Assigned task: How do the lines below between the ones holding "R203: 2.7k (5V, VFB) -> 680 (5V, VFB)" and "IC27: NOT (in T21, out Y22) -> none", inclusive, read? Give them again exactly, with no other lines.

++++ The data ++++

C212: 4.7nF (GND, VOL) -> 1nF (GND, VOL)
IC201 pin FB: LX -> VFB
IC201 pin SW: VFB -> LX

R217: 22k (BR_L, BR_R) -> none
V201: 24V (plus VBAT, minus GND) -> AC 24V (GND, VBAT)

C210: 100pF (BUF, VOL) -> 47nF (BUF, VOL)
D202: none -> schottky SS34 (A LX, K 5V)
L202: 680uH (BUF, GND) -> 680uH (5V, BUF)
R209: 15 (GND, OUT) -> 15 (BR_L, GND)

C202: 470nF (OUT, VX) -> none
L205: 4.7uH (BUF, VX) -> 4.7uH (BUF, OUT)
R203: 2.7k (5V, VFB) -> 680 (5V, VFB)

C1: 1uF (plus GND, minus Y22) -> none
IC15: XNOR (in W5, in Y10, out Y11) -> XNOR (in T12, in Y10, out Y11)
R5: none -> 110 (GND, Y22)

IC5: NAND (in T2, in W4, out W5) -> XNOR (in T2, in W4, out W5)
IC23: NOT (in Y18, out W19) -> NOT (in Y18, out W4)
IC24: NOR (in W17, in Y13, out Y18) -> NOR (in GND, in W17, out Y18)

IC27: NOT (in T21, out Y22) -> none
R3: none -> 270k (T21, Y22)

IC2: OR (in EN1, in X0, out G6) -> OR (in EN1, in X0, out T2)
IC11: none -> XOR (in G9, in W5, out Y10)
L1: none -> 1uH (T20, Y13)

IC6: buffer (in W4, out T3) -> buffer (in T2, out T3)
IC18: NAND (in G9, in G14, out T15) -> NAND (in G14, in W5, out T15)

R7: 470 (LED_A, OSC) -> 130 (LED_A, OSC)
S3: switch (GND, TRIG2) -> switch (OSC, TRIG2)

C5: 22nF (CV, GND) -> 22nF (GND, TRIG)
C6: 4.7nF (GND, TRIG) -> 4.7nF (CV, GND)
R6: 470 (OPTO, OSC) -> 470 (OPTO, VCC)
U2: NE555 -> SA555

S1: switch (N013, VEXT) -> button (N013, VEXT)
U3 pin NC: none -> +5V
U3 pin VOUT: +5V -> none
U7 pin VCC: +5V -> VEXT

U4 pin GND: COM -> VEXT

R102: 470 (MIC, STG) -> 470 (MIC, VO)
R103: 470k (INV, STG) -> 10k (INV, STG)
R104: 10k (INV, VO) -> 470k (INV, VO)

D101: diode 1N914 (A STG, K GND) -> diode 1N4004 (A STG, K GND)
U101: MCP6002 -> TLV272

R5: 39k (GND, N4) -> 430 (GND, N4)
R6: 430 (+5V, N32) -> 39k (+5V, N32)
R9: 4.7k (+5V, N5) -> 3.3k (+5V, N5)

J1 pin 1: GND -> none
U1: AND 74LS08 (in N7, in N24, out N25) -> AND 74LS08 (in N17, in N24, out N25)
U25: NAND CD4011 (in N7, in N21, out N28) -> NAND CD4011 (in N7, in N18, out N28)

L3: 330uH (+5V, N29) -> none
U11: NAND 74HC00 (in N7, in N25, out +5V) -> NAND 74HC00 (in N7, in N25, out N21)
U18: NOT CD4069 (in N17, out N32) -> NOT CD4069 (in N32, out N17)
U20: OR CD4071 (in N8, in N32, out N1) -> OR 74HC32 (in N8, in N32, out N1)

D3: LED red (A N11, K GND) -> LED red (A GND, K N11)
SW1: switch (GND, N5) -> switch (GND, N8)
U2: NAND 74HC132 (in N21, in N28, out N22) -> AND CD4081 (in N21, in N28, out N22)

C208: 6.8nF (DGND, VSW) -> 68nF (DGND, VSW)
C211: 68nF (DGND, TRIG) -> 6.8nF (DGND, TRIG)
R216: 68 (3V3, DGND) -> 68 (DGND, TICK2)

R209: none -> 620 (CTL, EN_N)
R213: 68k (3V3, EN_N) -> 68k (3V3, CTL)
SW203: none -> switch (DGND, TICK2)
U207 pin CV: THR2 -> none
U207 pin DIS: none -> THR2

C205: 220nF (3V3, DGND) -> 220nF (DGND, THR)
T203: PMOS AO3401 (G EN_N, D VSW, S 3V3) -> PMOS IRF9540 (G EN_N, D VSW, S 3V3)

++++

Answer to this task:
R203: 2.7k (5V, VFB) -> 680 (5V, VFB)

C1: 1uF (plus GND, minus Y22) -> none
IC15: XNOR (in W5, in Y10, out Y11) -> XNOR (in T12, in Y10, out Y11)
R5: none -> 110 (GND, Y22)

IC5: NAND (in T2, in W4, out W5) -> XNOR (in T2, in W4, out W5)
IC23: NOT (in Y18, out W19) -> NOT (in Y18, out W4)
IC24: NOR (in W17, in Y13, out Y18) -> NOR (in GND, in W17, out Y18)

IC27: NOT (in T21, out Y22) -> none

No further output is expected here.